▸ **PROBLEM TO SOLVE**: Look for "plate" in each line of the entries, and return the matching lines.

▸ **Stored entries**:
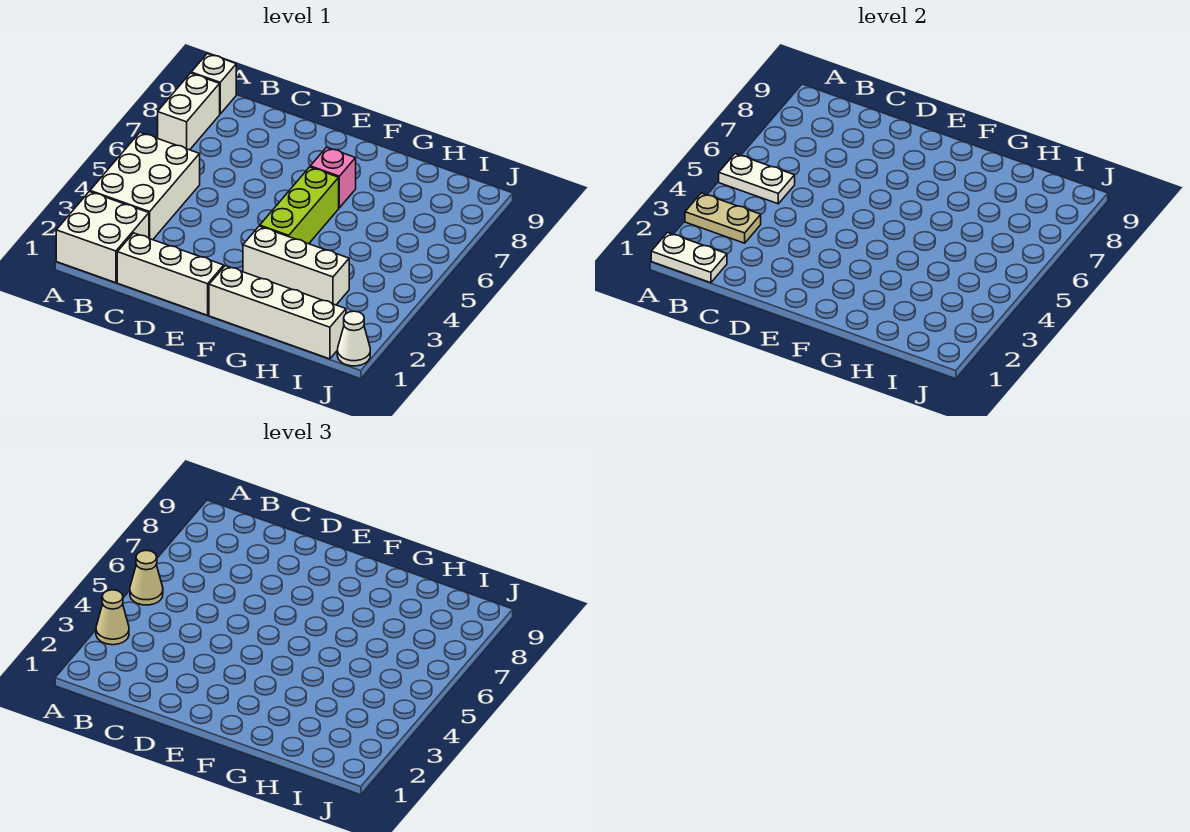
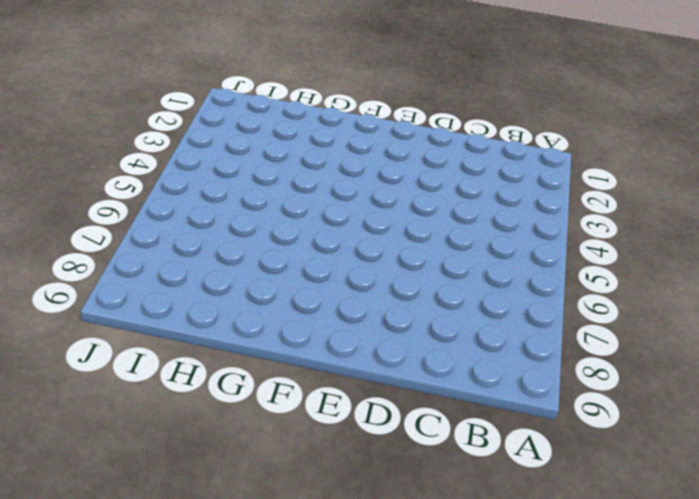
none -> white brick A1:B2 level 1
none -> white brick A3:B5 level 1
none -> white brick A7:A8 level 1

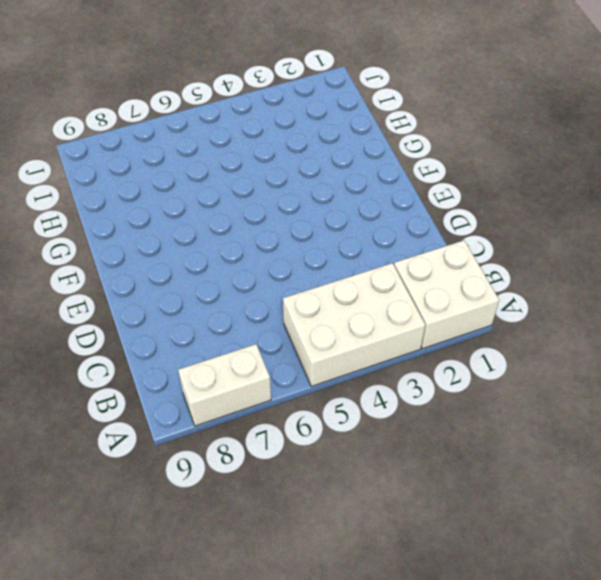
none -> white brick A9 level 1
none -> white brick C1:E1 level 1
none -> white brick F1:I1 level 1

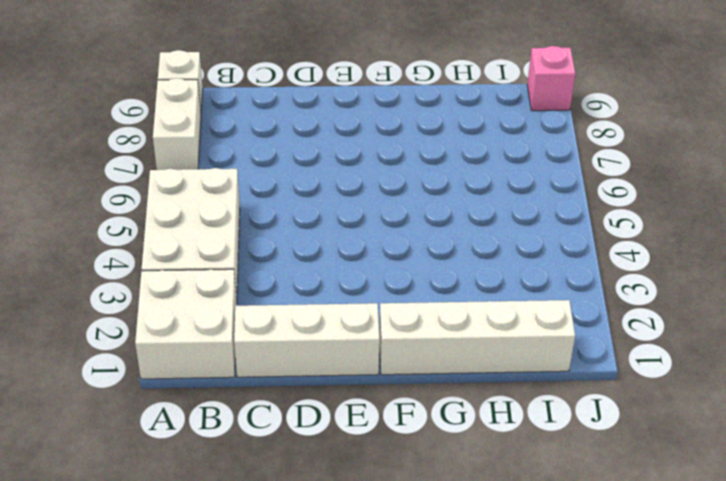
pink brick J9 level 1 -> pink brick F7 level 1
none -> white brick F3:H3 level 1
none -> lime brick F4:F6 level 1
none -> white cone J1 level 1

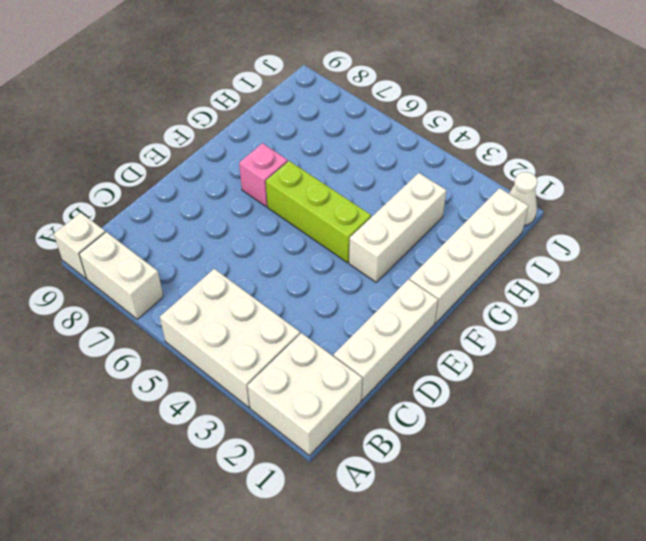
none -> white plate A1:B1 level 2
none -> tan plate A3:B3 level 2
none -> white plate A5:B5 level 2

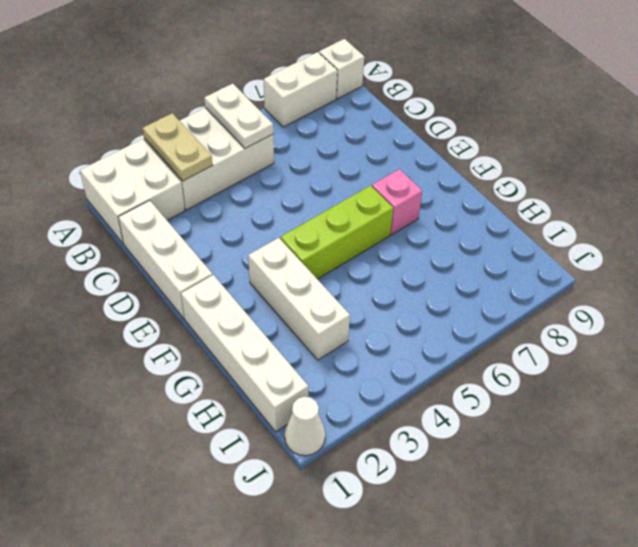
none -> white plate A1:B1 level 2
none -> tan cone A3 level 3
none -> tan cone A5 level 3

▸ **RESPONSE TO THIS EXERCISE**:
none -> white plate A1:B1 level 2
none -> tan plate A3:B3 level 2
none -> white plate A5:B5 level 2
none -> white plate A1:B1 level 2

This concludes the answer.